Output each line of the entries below as a Markdown table with the columns Row and Line, numbering the rows and omitting blank lines. Leave the pictures out of the table.
— BEGIN —
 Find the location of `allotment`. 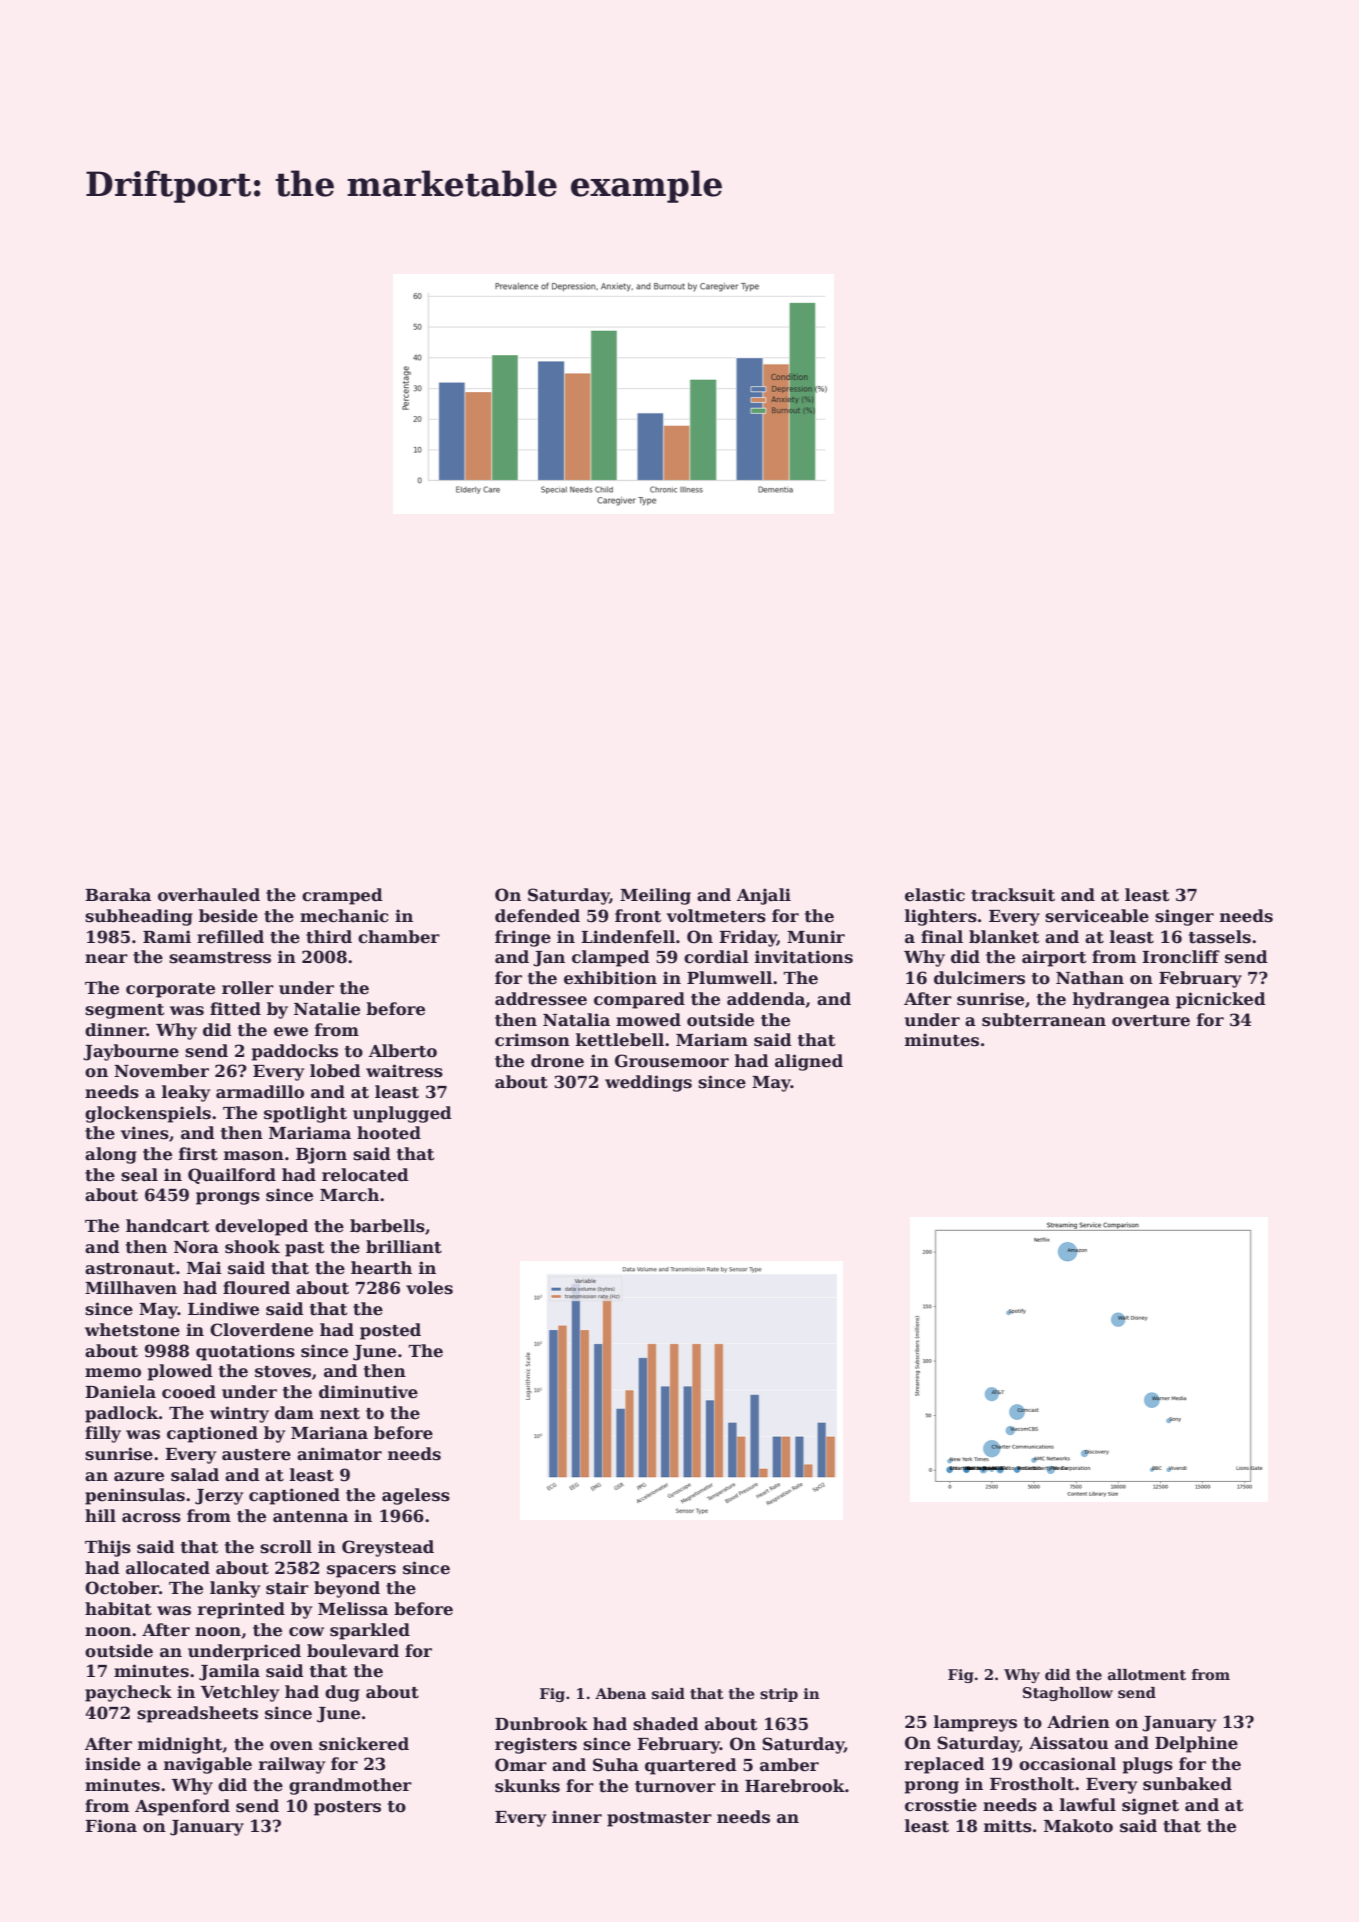

allotment is located at coordinates (1147, 1674).
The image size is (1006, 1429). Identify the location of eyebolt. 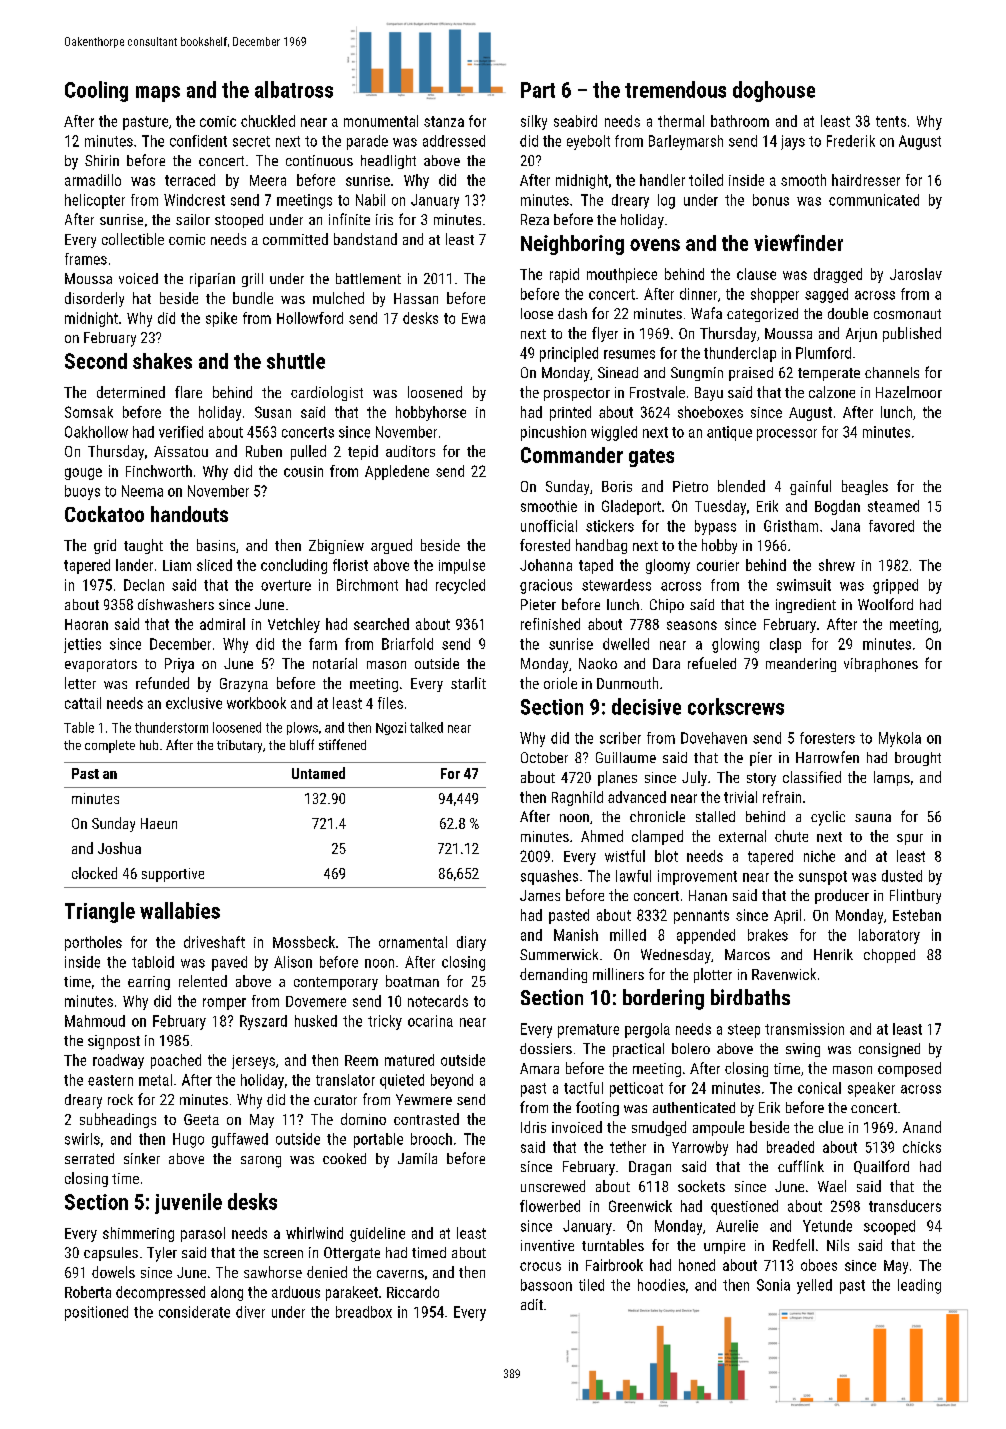
(588, 142).
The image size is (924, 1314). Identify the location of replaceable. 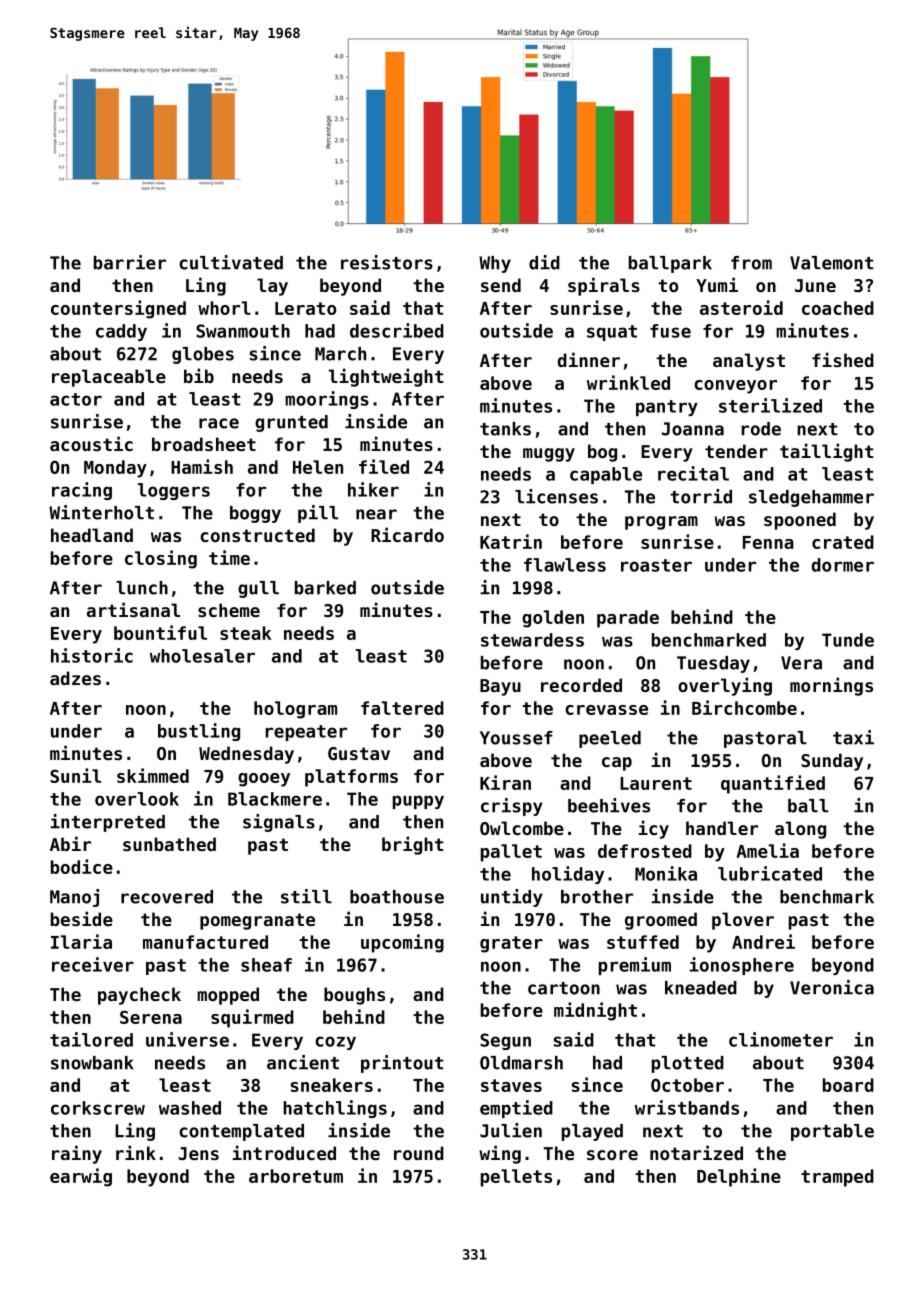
— END —
Result of this exercise:
| Row | Line |
|---|---|
| 1 |  Find the location of `allotment`.  |
| 2 | allotment is located at coordinates (1147, 1674). |
| 3 | The image size is (1006, 1429). Identify the location of eyebolt.  |
| 4 | (588, 142). |
| 5 | The image size is (924, 1314). Identify the location of replaceable.  |